**TASK DETAILS**. Count the lines below that hold "minus". Give the number without comment.

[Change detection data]
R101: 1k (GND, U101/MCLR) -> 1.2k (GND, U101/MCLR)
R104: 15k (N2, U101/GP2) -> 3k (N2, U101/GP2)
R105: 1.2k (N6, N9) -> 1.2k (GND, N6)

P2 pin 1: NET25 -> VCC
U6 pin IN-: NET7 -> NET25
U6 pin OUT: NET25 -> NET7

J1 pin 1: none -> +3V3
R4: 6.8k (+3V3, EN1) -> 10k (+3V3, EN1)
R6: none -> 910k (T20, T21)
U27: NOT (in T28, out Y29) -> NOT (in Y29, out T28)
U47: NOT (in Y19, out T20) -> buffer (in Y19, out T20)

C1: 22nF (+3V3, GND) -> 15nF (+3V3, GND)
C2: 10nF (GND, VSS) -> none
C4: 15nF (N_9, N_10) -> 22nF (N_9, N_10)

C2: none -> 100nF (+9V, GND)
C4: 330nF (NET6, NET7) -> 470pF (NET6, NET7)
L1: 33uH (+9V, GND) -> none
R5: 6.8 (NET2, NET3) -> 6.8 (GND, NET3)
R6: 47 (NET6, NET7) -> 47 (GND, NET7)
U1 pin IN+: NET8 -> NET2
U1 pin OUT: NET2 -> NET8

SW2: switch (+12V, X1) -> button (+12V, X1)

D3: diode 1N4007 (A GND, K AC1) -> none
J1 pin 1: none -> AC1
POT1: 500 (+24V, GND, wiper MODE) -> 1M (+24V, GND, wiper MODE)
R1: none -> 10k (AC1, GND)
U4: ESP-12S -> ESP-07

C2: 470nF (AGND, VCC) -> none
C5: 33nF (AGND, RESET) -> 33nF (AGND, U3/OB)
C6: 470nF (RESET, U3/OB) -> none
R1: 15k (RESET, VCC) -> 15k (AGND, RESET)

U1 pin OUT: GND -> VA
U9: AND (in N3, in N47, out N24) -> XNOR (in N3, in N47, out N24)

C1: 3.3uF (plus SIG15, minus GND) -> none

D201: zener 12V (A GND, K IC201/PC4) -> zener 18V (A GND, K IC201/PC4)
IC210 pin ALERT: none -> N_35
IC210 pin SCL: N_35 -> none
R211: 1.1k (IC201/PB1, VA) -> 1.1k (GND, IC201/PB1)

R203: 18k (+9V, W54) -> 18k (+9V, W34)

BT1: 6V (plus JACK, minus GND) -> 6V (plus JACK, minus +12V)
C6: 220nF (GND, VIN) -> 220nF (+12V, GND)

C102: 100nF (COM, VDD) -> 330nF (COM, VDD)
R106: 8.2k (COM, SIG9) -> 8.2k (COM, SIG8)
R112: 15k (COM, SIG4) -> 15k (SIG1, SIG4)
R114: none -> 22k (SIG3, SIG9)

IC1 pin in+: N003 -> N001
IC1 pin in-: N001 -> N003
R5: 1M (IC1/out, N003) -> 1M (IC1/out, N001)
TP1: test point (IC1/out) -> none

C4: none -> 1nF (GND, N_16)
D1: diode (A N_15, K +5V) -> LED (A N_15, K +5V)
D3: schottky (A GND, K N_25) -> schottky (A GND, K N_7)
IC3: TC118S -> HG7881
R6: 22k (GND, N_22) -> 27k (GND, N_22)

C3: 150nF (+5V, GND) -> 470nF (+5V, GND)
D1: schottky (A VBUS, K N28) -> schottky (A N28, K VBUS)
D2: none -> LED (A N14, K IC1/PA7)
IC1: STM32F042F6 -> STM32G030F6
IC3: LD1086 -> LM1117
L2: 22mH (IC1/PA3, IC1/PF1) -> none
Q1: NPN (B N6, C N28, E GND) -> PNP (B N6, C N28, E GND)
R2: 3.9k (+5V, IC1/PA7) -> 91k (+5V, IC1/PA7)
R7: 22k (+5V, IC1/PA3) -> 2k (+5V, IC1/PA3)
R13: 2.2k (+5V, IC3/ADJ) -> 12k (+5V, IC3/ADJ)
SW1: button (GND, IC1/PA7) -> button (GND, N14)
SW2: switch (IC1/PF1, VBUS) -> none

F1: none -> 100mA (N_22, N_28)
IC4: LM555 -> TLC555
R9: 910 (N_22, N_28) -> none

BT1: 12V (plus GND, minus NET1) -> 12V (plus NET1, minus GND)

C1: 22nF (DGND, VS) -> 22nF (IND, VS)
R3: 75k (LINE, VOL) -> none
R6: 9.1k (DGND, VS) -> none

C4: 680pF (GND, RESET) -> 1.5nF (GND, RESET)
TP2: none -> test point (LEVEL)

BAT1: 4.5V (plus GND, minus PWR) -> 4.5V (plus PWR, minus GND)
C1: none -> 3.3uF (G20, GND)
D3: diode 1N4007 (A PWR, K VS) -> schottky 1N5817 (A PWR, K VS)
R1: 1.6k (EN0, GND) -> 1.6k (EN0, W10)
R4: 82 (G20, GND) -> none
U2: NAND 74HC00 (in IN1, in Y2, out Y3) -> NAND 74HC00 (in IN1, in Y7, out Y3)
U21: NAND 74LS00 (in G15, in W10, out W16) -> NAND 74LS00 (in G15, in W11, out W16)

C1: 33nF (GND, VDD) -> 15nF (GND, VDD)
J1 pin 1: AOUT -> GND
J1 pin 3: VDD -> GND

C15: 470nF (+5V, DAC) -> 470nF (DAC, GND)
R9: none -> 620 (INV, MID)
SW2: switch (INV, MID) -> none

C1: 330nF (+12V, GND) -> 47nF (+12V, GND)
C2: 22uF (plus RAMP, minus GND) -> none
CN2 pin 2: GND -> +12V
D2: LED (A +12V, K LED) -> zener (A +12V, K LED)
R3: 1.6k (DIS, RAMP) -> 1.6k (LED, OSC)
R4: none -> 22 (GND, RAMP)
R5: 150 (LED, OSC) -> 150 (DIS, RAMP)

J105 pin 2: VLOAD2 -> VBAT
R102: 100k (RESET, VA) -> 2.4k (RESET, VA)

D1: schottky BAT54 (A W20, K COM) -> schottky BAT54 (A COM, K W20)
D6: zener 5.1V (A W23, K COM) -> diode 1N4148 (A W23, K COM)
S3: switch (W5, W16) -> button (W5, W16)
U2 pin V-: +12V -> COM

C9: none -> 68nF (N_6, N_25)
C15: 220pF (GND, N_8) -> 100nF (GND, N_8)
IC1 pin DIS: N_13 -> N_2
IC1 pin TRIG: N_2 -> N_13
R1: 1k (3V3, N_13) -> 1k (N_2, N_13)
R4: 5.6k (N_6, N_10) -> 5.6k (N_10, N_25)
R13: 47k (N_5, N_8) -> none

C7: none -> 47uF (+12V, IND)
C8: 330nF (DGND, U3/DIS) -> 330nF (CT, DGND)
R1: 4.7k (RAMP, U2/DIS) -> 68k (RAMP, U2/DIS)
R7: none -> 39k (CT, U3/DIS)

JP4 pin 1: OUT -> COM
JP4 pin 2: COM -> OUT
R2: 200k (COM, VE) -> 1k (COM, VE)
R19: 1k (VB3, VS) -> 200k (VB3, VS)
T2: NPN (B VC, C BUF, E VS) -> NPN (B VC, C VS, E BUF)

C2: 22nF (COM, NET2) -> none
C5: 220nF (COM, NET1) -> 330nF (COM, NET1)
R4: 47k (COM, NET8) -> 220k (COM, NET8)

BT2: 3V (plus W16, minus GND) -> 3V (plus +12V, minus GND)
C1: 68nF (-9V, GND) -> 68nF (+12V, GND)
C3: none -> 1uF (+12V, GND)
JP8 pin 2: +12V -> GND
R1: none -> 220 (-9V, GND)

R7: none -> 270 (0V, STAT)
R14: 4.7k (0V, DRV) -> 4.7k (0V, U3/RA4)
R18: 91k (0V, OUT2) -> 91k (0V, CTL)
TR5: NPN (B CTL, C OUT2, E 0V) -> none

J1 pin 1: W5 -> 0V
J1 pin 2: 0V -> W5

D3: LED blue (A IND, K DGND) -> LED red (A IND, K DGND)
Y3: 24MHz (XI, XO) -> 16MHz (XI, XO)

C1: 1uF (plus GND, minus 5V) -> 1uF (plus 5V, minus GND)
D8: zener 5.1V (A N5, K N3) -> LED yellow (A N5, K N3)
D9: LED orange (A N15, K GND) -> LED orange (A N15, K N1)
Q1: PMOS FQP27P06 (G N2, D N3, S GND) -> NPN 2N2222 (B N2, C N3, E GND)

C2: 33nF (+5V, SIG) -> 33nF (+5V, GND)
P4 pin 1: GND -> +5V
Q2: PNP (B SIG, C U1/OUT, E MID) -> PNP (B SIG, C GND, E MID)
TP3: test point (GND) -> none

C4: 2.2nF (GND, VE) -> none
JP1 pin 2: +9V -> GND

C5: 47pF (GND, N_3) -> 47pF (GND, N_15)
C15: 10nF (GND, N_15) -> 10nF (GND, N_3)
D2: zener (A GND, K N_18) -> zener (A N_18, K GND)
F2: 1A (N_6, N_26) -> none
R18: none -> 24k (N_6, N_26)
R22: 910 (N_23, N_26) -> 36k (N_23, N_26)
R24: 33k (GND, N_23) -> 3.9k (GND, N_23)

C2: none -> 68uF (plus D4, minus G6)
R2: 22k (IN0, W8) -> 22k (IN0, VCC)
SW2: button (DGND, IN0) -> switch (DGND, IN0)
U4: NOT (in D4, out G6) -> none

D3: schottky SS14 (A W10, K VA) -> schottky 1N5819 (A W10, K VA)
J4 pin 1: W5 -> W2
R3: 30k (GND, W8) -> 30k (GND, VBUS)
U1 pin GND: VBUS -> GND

**EXPECTED ANSWER**. 8